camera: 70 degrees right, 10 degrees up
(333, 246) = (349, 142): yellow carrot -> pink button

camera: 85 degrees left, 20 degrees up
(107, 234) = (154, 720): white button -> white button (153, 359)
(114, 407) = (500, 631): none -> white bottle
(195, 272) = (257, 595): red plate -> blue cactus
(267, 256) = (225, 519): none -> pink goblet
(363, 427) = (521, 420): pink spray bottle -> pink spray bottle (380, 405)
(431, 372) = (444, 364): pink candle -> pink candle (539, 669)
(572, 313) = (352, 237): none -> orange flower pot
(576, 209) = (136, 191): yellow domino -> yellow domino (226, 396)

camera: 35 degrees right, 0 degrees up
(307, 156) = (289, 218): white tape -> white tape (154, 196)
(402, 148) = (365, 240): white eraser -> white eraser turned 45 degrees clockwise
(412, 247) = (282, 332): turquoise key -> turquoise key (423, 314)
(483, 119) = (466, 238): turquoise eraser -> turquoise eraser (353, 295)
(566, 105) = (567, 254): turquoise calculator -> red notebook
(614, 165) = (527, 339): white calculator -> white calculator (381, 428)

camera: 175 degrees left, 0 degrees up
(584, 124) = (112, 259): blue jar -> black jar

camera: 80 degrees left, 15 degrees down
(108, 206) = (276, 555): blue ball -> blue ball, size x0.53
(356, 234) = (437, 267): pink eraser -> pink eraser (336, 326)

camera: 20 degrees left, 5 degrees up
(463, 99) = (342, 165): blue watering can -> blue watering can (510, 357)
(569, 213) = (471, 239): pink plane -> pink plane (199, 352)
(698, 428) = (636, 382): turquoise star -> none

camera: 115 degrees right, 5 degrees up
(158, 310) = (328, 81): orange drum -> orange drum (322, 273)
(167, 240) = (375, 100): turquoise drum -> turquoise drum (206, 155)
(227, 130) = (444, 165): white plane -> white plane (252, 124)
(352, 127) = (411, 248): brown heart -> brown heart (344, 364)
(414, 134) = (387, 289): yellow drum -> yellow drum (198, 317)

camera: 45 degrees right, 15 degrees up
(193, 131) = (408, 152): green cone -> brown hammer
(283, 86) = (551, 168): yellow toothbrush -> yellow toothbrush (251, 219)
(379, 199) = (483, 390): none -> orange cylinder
┄┄┄┄┄┄┄┄┄┄
→ **What you should do**
Type out the whole listing above exactly.

→ **Result**
camera: 70 degrees right, 10 degrees up
(333, 246) = (349, 142): yellow carrot -> pink button

camera: 85 degrees left, 20 degrees up
(107, 234) = (154, 720): white button -> white button (153, 359)
(114, 407) = (500, 631): none -> white bottle
(195, 272) = (257, 595): red plate -> blue cactus
(267, 256) = (225, 519): none -> pink goblet
(363, 427) = (521, 420): pink spray bottle -> pink spray bottle (380, 405)
(431, 372) = (444, 364): pink candle -> pink candle (539, 669)
(572, 313) = (352, 237): none -> orange flower pot
(576, 209) = (136, 191): yellow domino -> yellow domino (226, 396)

camera: 35 degrees right, 0 degrees up
(307, 156) = (289, 218): white tape -> white tape (154, 196)
(402, 148) = (365, 240): white eraser -> white eraser turned 45 degrees clockwise
(412, 247) = (282, 332): turquoise key -> turquoise key (423, 314)
(483, 119) = (466, 238): turquoise eraser -> turquoise eraser (353, 295)
(566, 105) = (567, 254): turquoise calculator -> red notebook
(614, 165) = (527, 339): white calculator -> white calculator (381, 428)

camera: 175 degrees left, 0 degrees up
(584, 124) = (112, 259): blue jar -> black jar

camera: 80 degrees left, 15 degrees down
(108, 206) = (276, 555): blue ball -> blue ball, size x0.53
(356, 234) = (437, 267): pink eraser -> pink eraser (336, 326)

camera: 20 degrees left, 5 degrees up
(463, 99) = (342, 165): blue watering can -> blue watering can (510, 357)
(569, 213) = (471, 239): pink plane -> pink plane (199, 352)
(698, 428) = (636, 382): turquoise star -> none

camera: 115 degrees right, 5 degrees up
(158, 310) = (328, 81): orange drum -> orange drum (322, 273)
(167, 240) = (375, 100): turquoise drum -> turquoise drum (206, 155)
(227, 130) = (444, 165): white plane -> white plane (252, 124)
(352, 127) = (411, 248): brown heart -> brown heart (344, 364)
(414, 134) = (387, 289): yellow drum -> yellow drum (198, 317)

camera: 45 degrees right, 15 degrees up
(193, 131) = (408, 152): green cone -> brown hammer
(283, 86) = (551, 168): yellow toothbrush -> yellow toothbrush (251, 219)
(379, 199) = (483, 390): none -> orange cylinder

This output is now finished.